-- MATERIAL FOR THE TASK follows --
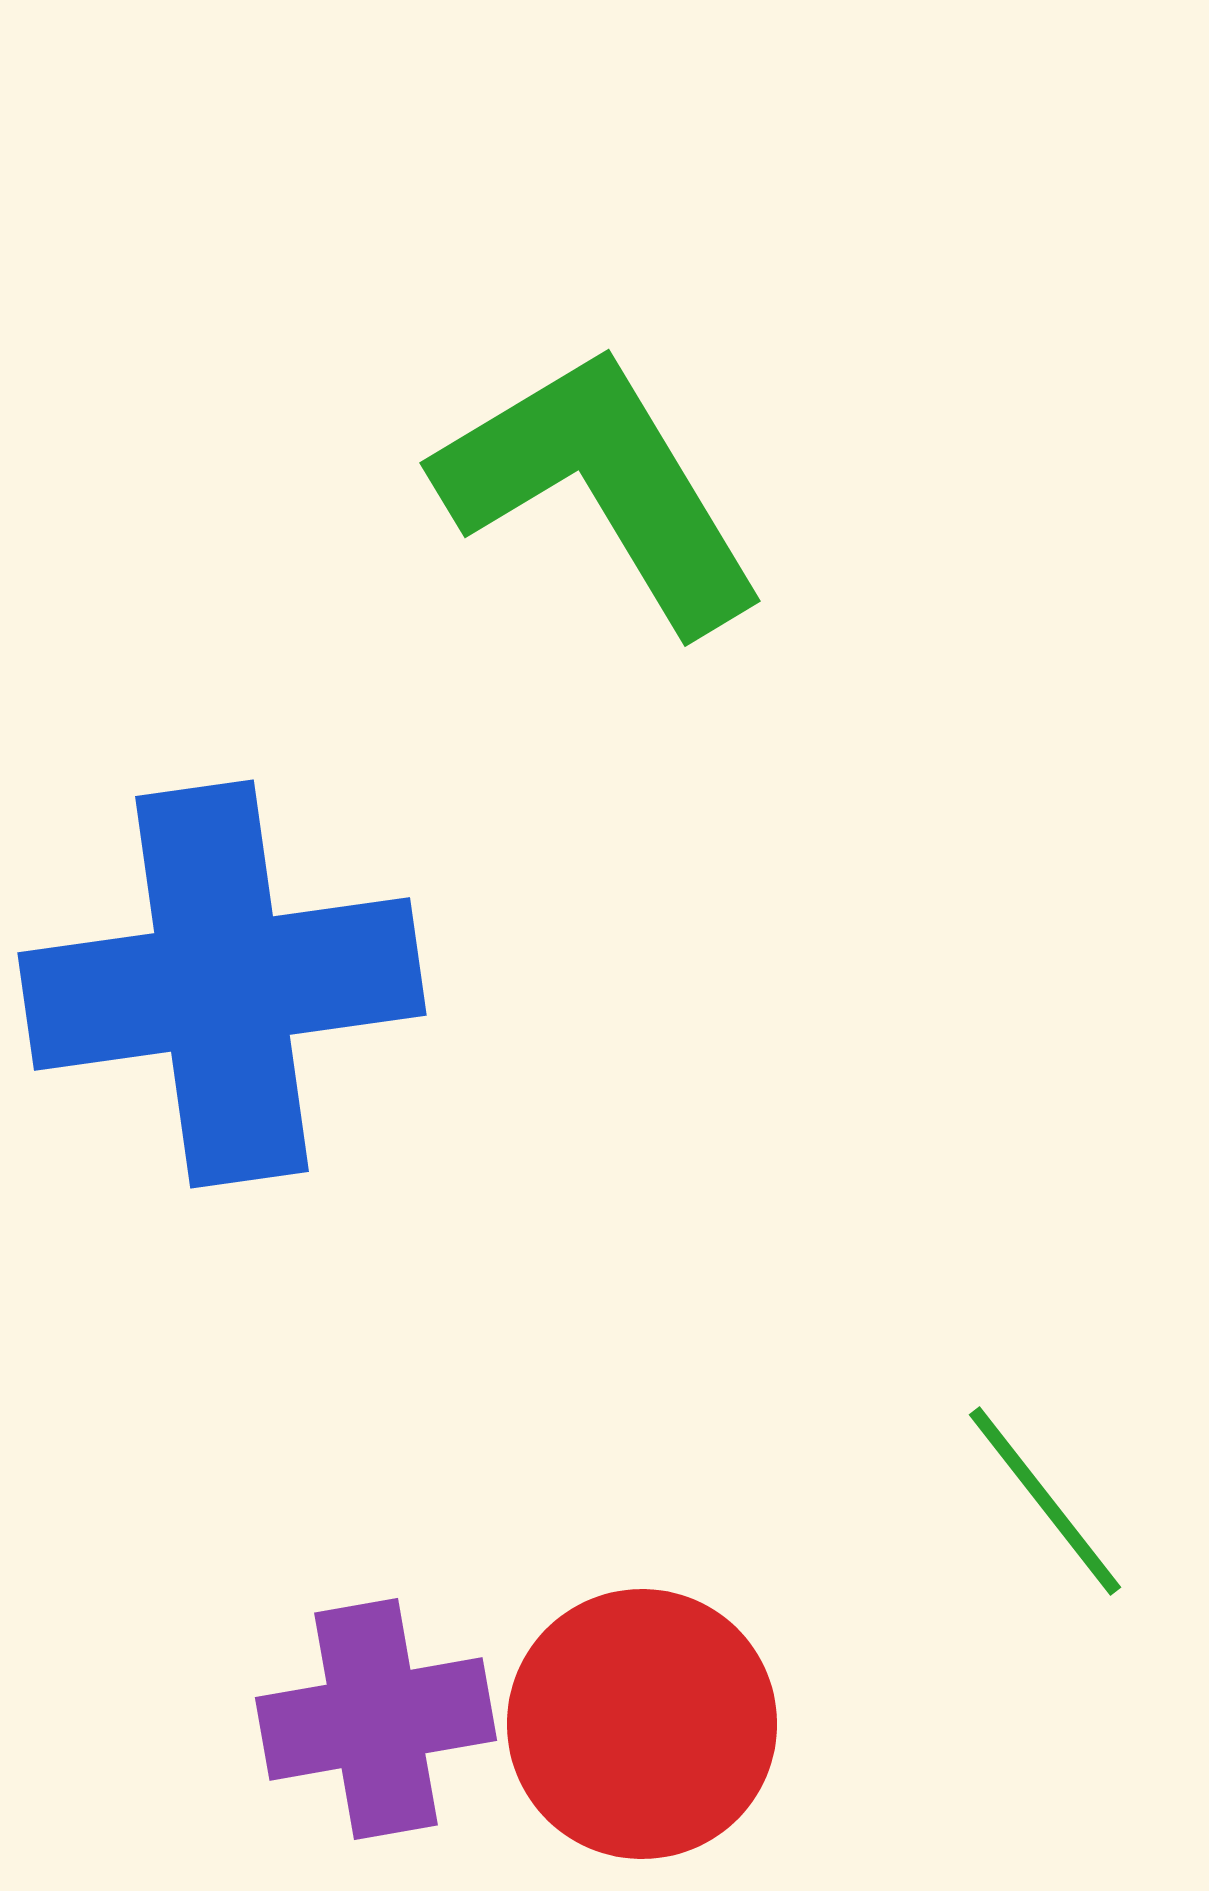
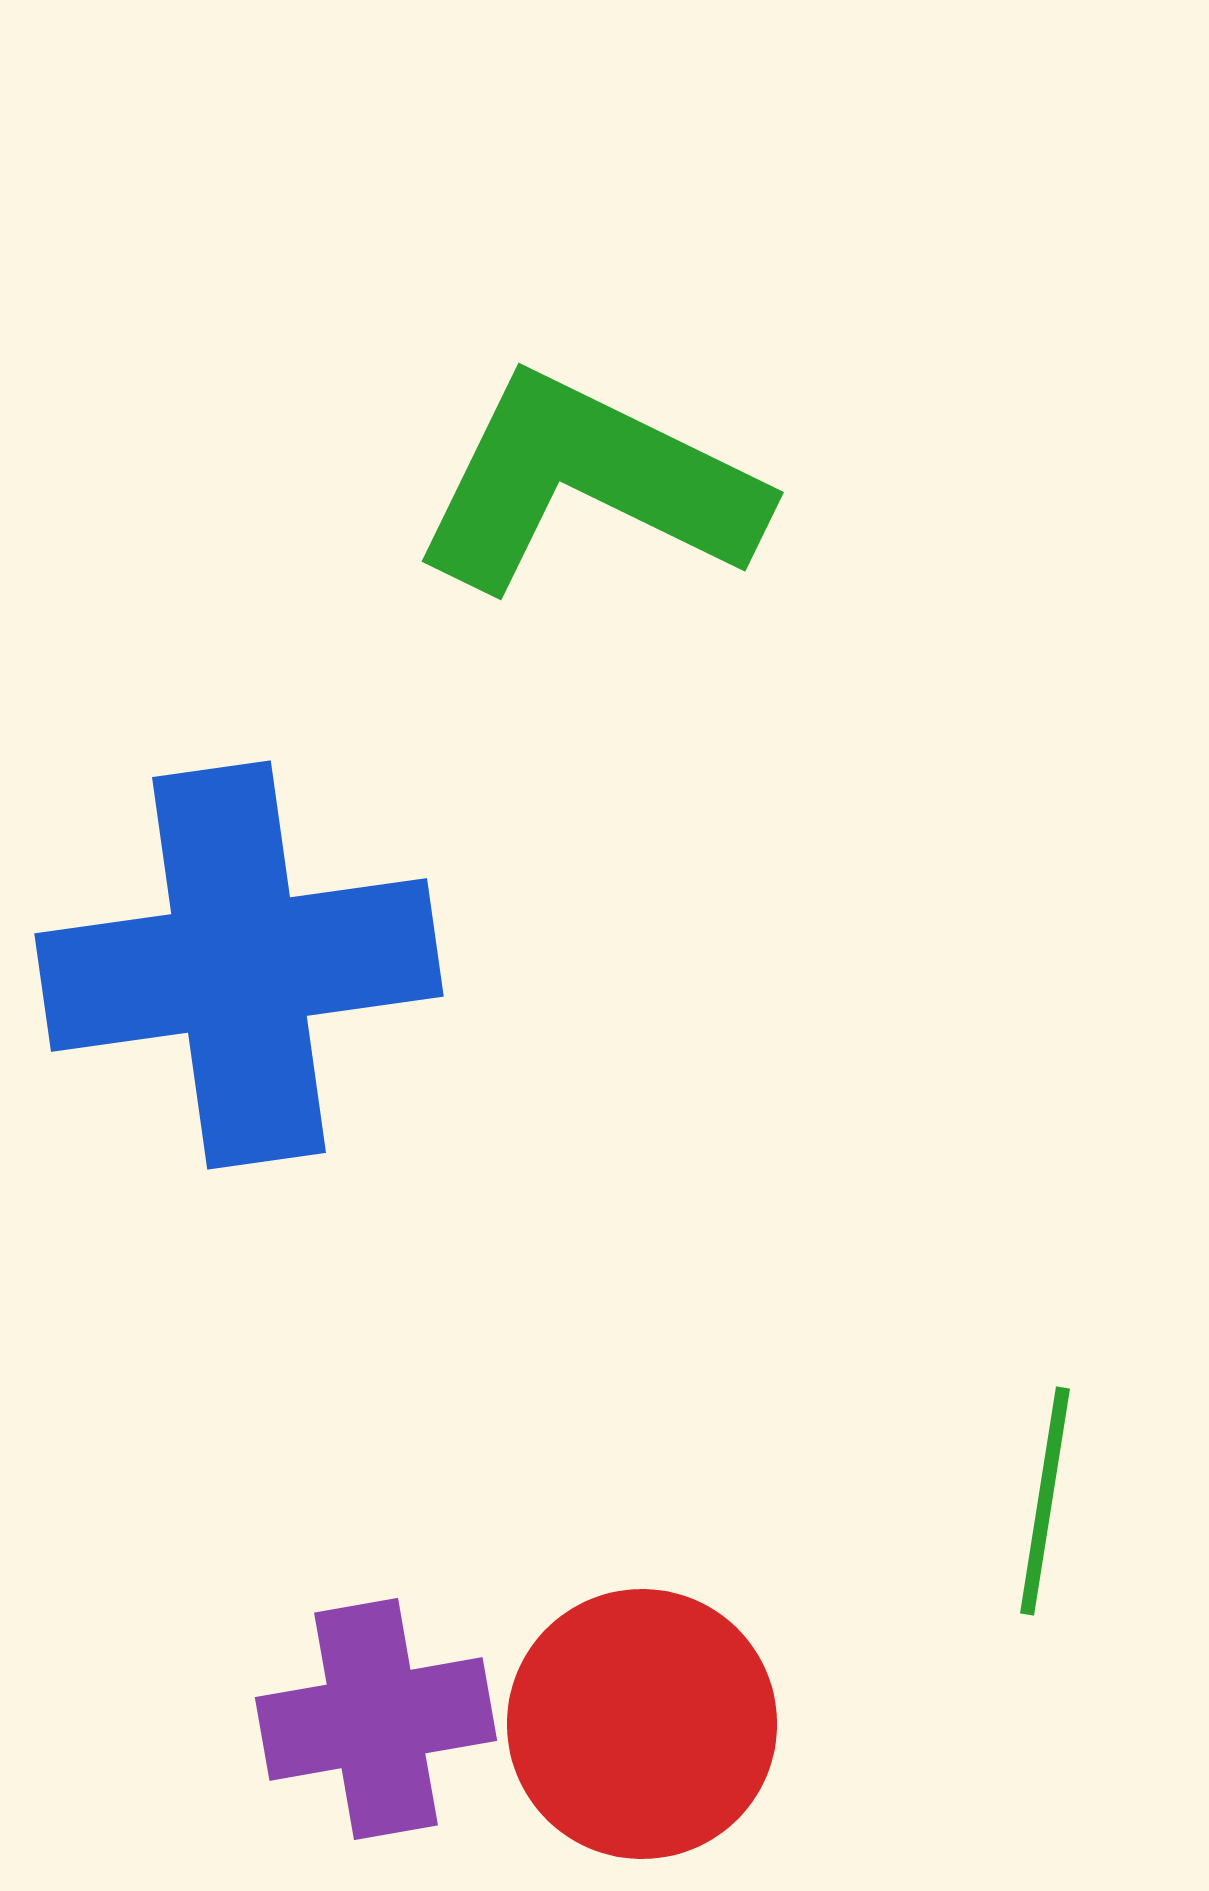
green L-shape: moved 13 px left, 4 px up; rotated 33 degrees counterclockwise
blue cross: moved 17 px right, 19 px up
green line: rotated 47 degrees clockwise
-- MATERIAL FOR THE TASK concluded --
-- MATERIAL FOR THE TASK follows --
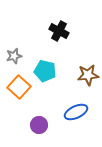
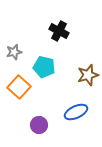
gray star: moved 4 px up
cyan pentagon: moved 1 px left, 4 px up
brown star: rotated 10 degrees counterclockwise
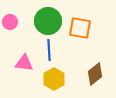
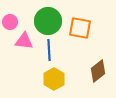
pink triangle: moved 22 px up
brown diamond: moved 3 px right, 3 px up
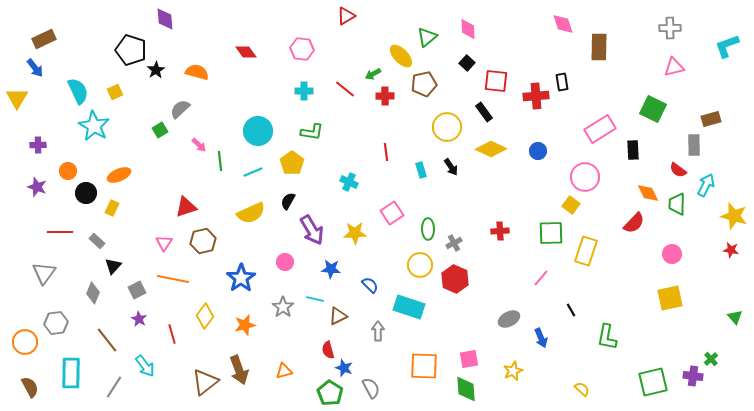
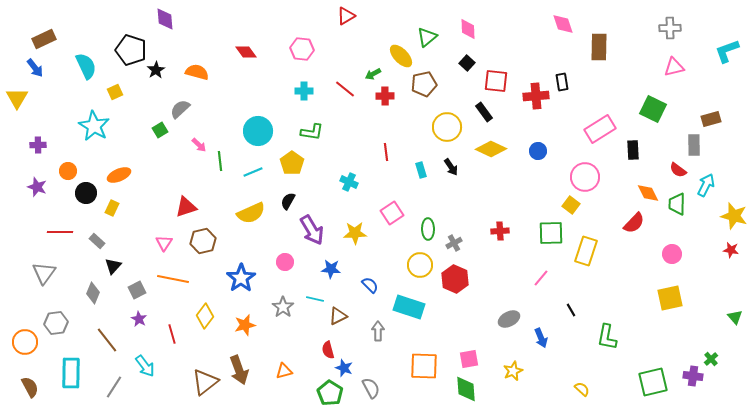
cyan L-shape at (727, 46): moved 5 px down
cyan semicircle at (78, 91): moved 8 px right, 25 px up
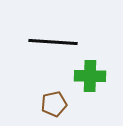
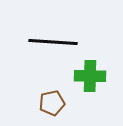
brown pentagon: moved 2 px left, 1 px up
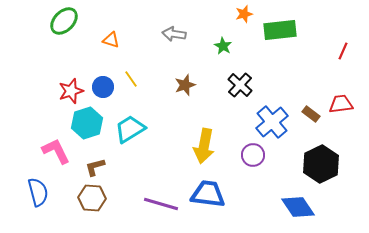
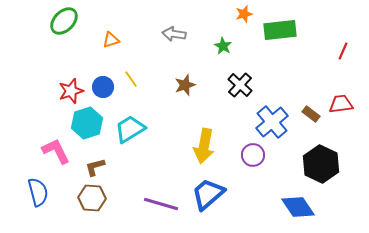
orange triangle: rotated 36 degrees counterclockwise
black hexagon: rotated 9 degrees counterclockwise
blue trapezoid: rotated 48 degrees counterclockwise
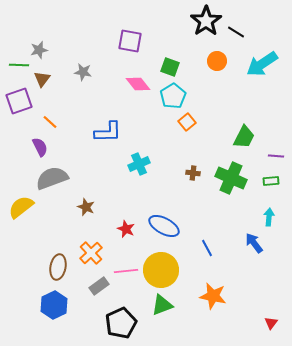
-- MATERIAL FOR THE TASK concluded --
-- MATERIAL FOR THE TASK follows --
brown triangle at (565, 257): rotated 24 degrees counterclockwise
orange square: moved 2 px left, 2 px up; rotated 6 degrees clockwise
-- MATERIAL FOR THE TASK concluded --
■ **WHAT TO DO**: For the material above, the answer must be only the number of lines holding the word "triangle".

■ **YOUR SOLUTION**: 3